◆ Directions:
Nothing but a number should be given: how many lines in the entries below include the string "white".

=== Supplied entries ===

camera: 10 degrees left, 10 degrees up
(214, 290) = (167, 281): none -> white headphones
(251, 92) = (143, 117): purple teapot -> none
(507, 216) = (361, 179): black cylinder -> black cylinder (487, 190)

===
=== Supplied entries ===

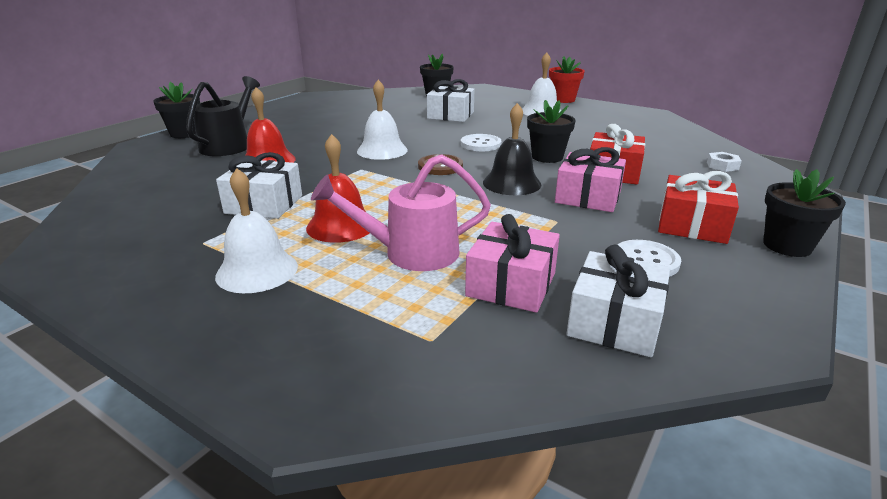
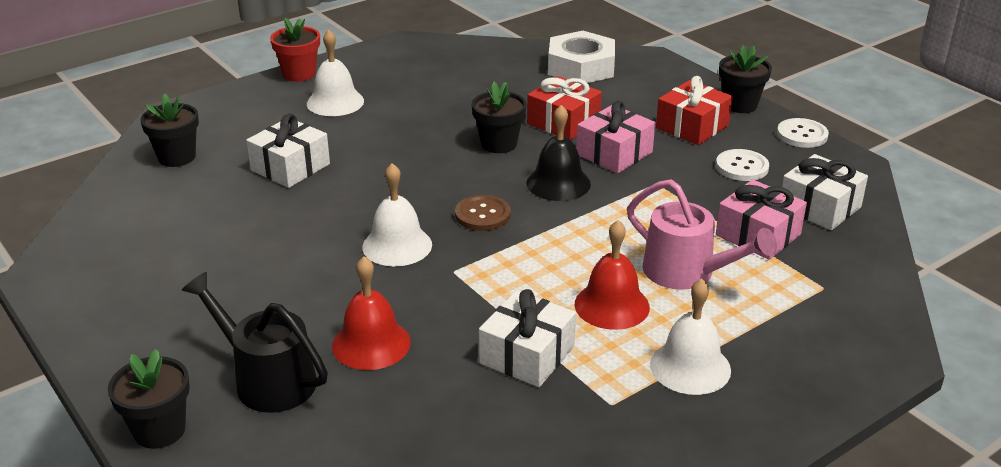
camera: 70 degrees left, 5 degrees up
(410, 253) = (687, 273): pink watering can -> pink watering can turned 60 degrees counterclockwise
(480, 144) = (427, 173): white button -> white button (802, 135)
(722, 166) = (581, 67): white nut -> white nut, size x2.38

===

◆ Solution for this problem:
3